» **What you need to do**
An exact reproduction of all the data is needed, with no images in it.

» **Dataset records**
┌──

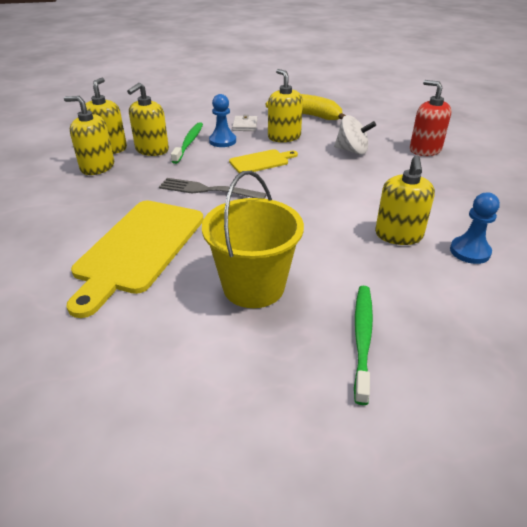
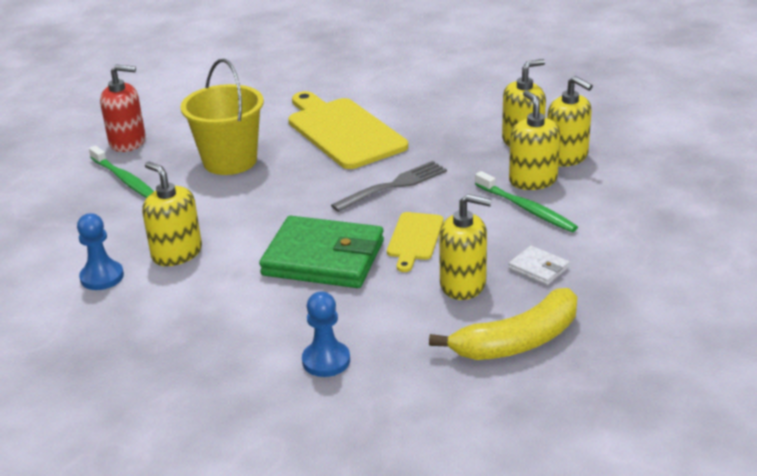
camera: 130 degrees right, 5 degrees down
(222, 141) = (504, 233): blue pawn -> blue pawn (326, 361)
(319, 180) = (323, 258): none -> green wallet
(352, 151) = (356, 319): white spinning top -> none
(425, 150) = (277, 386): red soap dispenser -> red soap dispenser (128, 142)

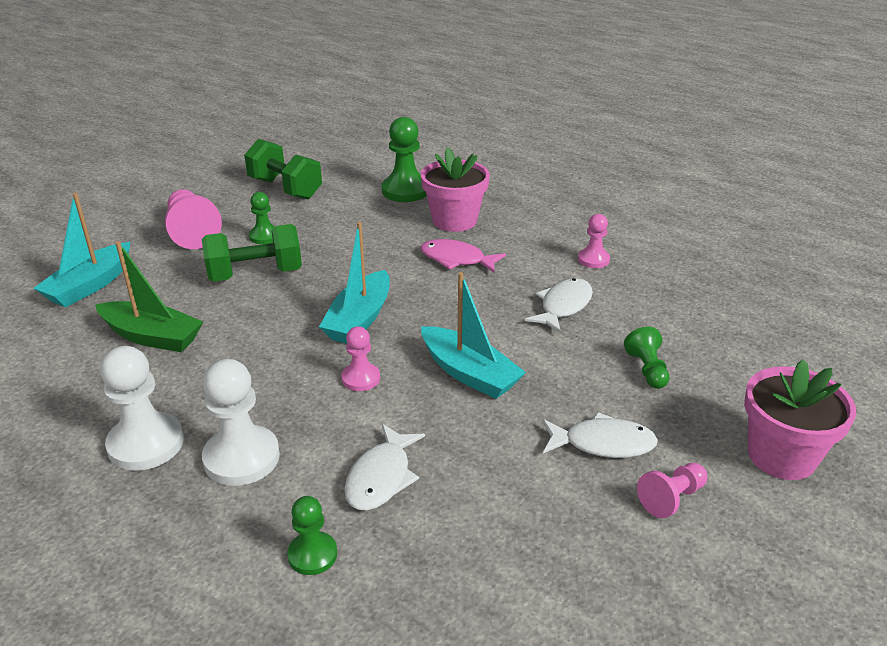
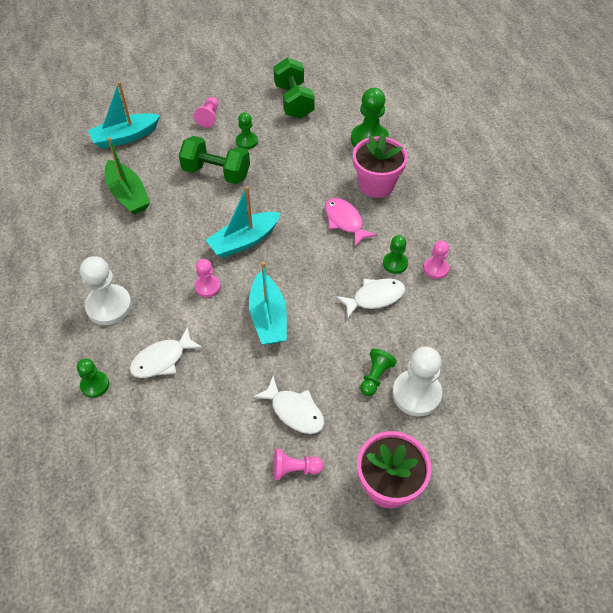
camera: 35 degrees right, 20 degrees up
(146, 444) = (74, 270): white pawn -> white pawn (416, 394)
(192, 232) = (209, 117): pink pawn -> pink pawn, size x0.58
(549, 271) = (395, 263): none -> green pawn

└──

» **Output for this task**
camera: 130 degrees right, 5 degrees down
(222, 141) = (504, 233): blue pawn -> blue pawn (326, 361)
(319, 180) = (323, 258): none -> green wallet
(352, 151) = (356, 319): white spinning top -> none
(425, 150) = (277, 386): red soap dispenser -> red soap dispenser (128, 142)

camera: 35 degrees right, 20 degrees up
(146, 444) = (74, 270): white pawn -> white pawn (416, 394)
(192, 232) = (209, 117): pink pawn -> pink pawn, size x0.58
(549, 271) = (395, 263): none -> green pawn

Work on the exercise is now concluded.